▶ [Records]
====

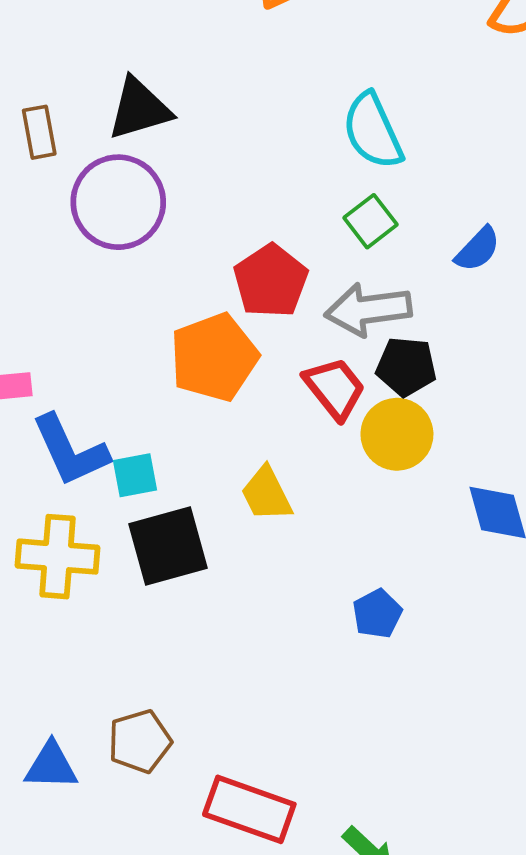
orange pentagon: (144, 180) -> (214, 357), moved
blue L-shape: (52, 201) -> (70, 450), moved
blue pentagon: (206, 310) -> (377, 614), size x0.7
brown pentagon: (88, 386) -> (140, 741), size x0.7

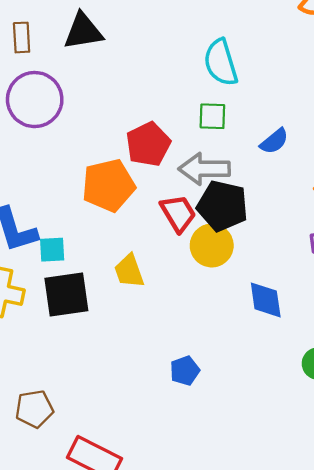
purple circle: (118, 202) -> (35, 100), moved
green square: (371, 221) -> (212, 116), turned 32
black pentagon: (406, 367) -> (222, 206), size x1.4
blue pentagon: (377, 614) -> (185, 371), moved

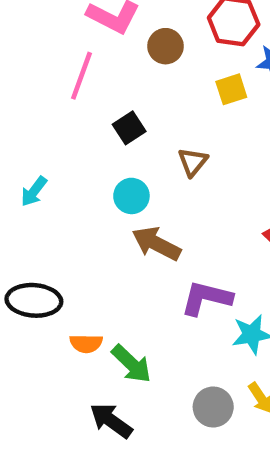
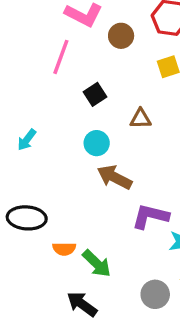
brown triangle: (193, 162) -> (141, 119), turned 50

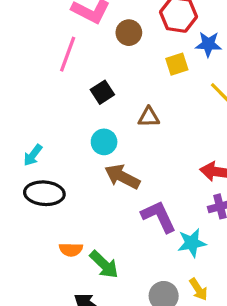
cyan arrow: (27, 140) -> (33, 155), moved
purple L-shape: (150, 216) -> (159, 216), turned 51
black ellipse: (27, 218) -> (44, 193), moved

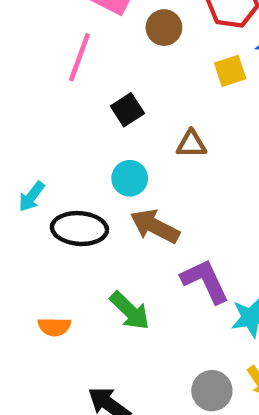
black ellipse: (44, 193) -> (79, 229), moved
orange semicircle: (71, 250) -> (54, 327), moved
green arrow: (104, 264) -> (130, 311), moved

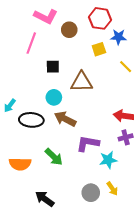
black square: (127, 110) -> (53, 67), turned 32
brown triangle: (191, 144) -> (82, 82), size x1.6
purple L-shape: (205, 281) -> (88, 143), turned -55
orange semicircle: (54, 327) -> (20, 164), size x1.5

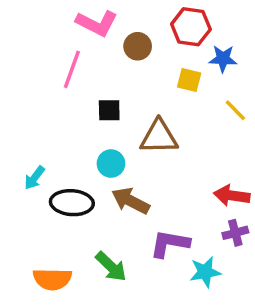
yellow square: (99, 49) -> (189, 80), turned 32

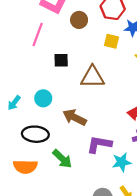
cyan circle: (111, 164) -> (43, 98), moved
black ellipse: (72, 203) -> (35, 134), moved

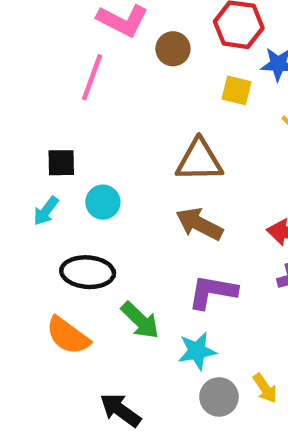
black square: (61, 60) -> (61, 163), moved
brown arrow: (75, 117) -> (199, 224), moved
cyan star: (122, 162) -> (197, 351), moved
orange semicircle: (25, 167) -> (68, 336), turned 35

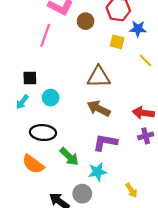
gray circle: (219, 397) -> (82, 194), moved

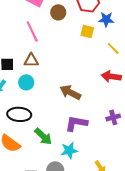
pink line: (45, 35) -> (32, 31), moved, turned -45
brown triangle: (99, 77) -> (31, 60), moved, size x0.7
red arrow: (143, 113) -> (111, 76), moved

====

▶ [Exercise prompt] Show each line from the listing above that includes the word "brown".

▶ [Finished exercise]
brown pentagon: (88, 386) -> (140, 741), size x0.7
brown triangle: (193, 162) -> (141, 119), turned 50
brown triangle: (191, 144) -> (82, 82), size x1.6
brown arrow: (75, 117) -> (199, 224), moved
brown triangle: (99, 77) -> (31, 60), moved, size x0.7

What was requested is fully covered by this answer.